◆ **Scene images with change listings**:
══════════════════════════════

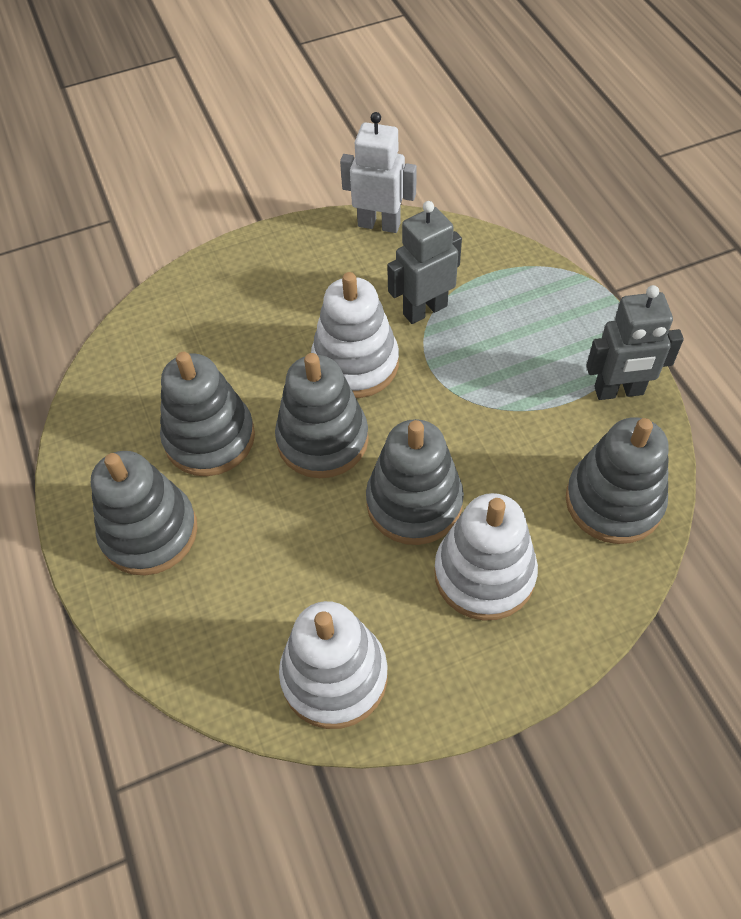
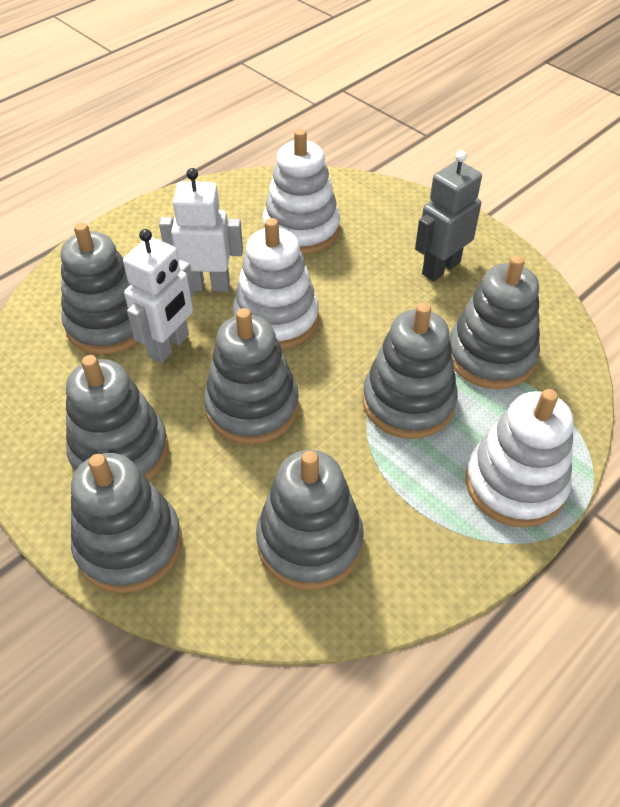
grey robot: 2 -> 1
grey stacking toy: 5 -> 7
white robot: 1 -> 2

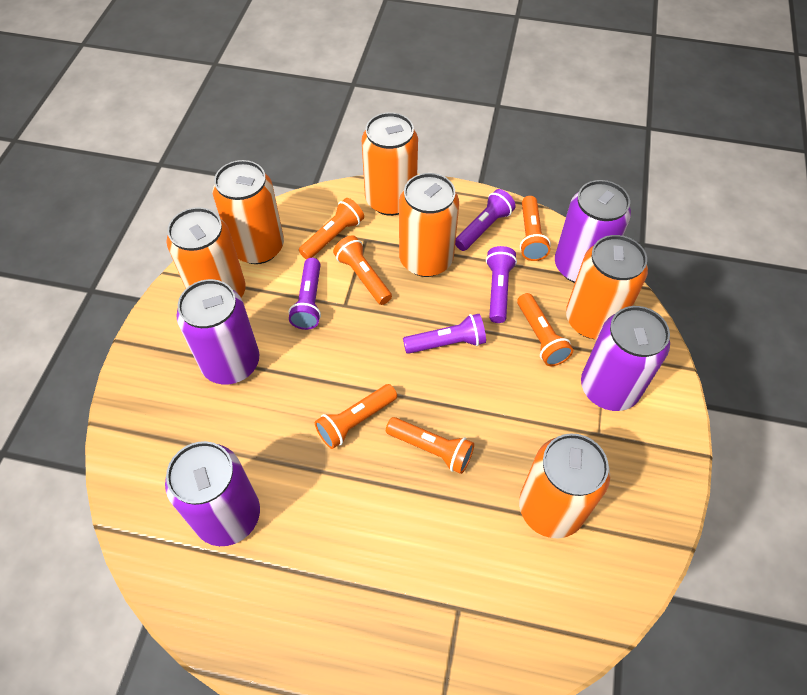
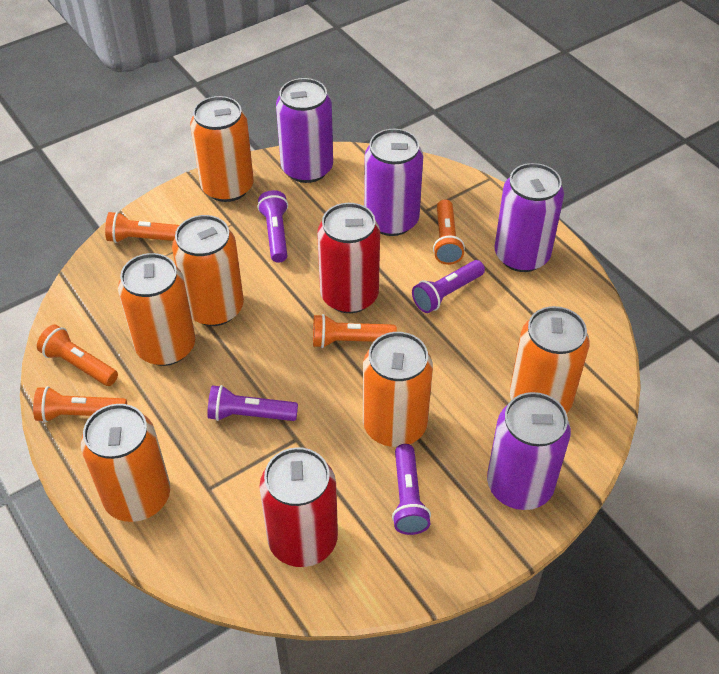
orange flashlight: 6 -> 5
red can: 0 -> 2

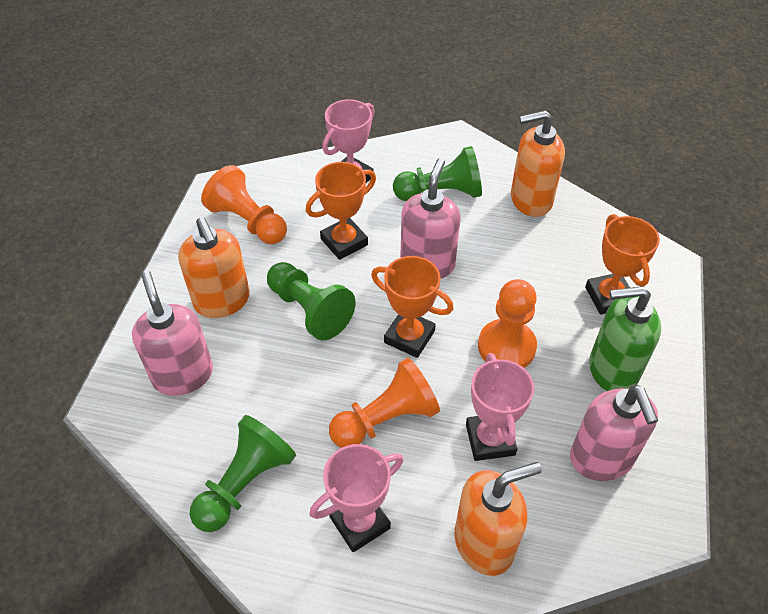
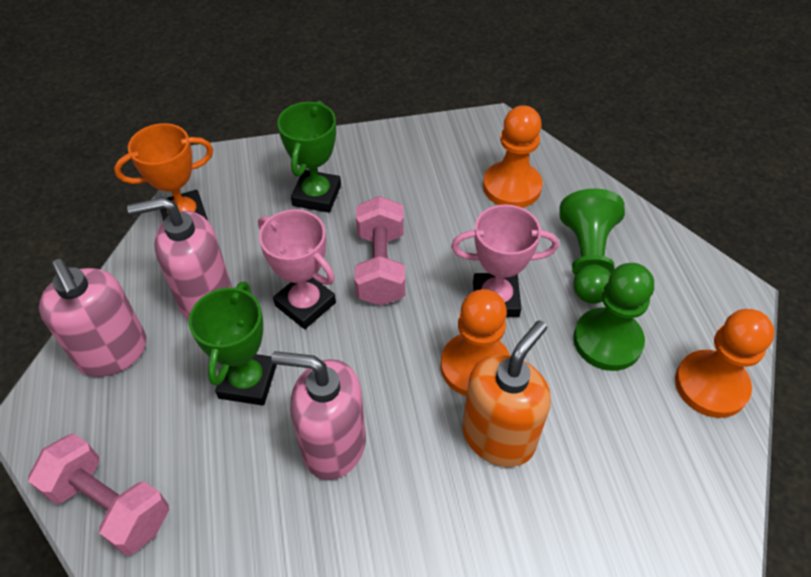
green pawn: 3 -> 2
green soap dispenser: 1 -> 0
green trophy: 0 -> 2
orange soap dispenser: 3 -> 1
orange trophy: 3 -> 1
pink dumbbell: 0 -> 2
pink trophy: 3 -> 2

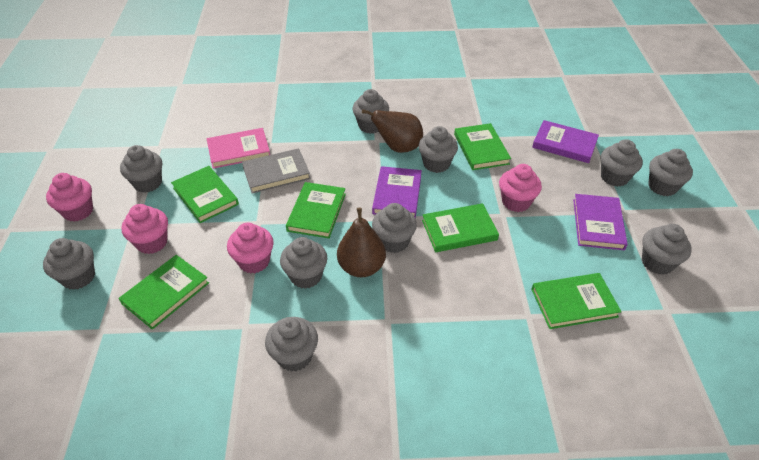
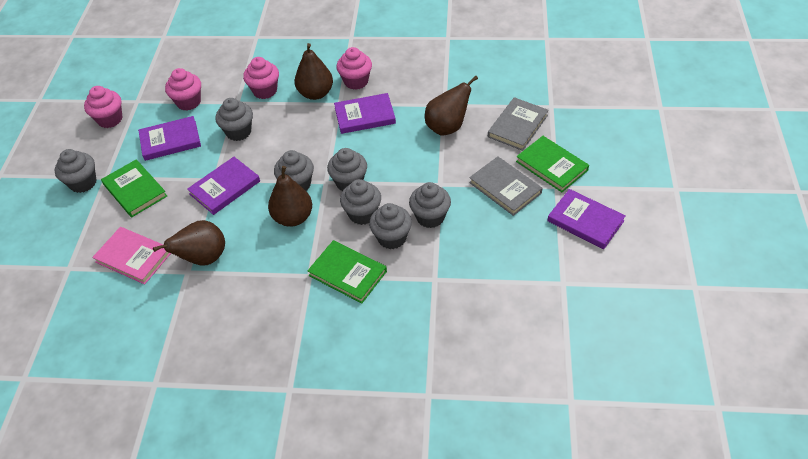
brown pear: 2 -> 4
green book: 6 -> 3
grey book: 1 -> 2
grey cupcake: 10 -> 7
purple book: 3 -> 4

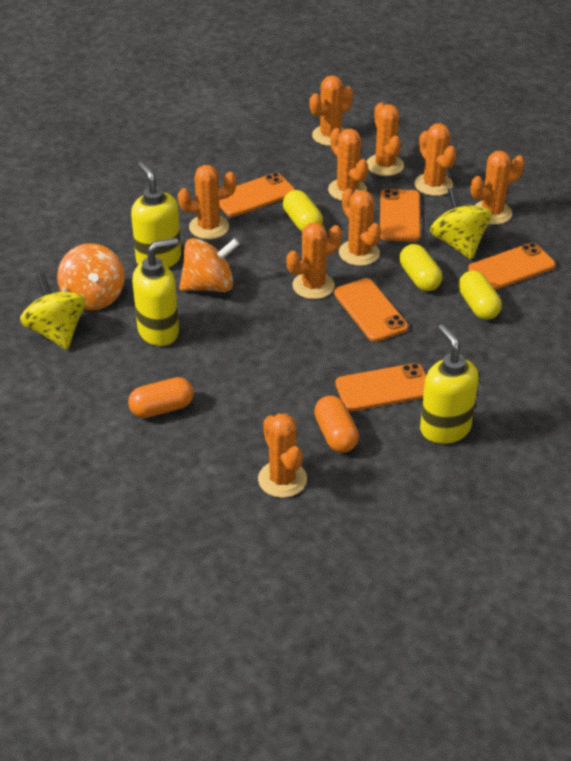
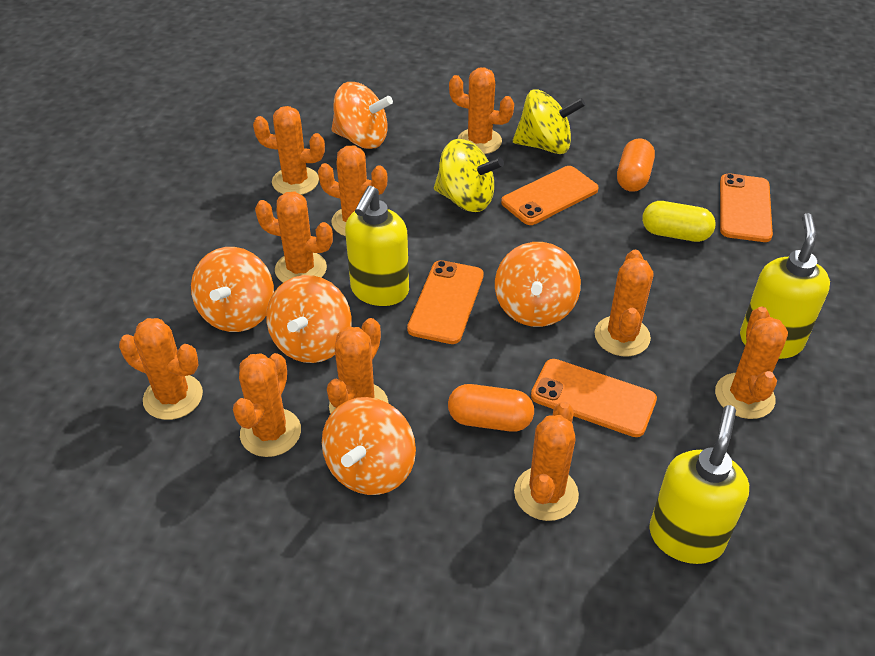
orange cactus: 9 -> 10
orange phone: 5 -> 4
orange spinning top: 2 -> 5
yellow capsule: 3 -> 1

══════════════════════════════

◆ **The problem**: Could you repeat exactly the lines from the one containing "red can: 0 -> 2" through the last line of the records, both included, without the pictures?

◆ **Exercise result**:
red can: 0 -> 2

green pawn: 3 -> 2
green soap dispenser: 1 -> 0
green trophy: 0 -> 2
orange soap dispenser: 3 -> 1
orange trophy: 3 -> 1
pink dumbbell: 0 -> 2
pink trophy: 3 -> 2

brown pear: 2 -> 4
green book: 6 -> 3
grey book: 1 -> 2
grey cupcake: 10 -> 7
purple book: 3 -> 4

orange cactus: 9 -> 10
orange phone: 5 -> 4
orange spinning top: 2 -> 5
yellow capsule: 3 -> 1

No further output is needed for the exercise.